[Source material Boundary: Start]
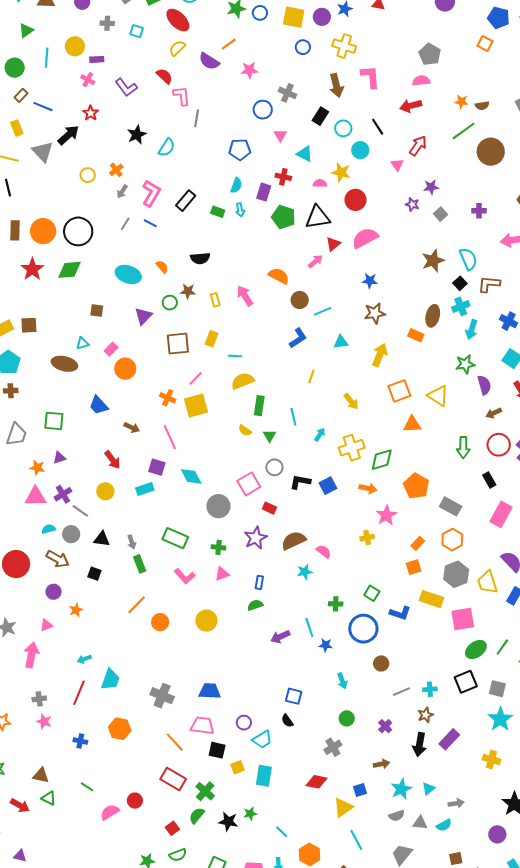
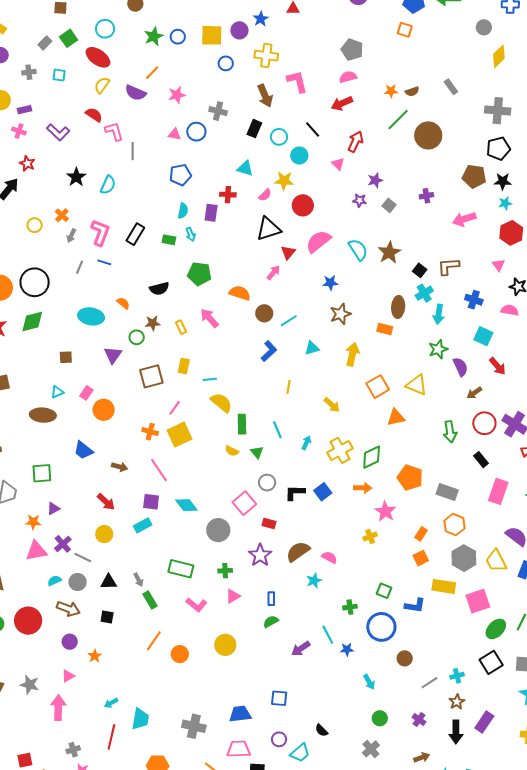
pink triangle: (280, 135) -> (175, 134), moved, turned -40
pink semicircle: (320, 183) -> (265, 195), turned 144
green pentagon: (284, 217) -> (199, 274), moved
cyan semicircle: (468, 259) -> (358, 250), moved
yellow semicircle: (243, 381) -> (221, 403), turned 70
blue square: (294, 696) -> (279, 698), moved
[Source material Boundary: End]
## [Goal of the exercise]
Going through the records above line by line, count those that hold the word "moved", and answer with the number only.

## [Expected output]
4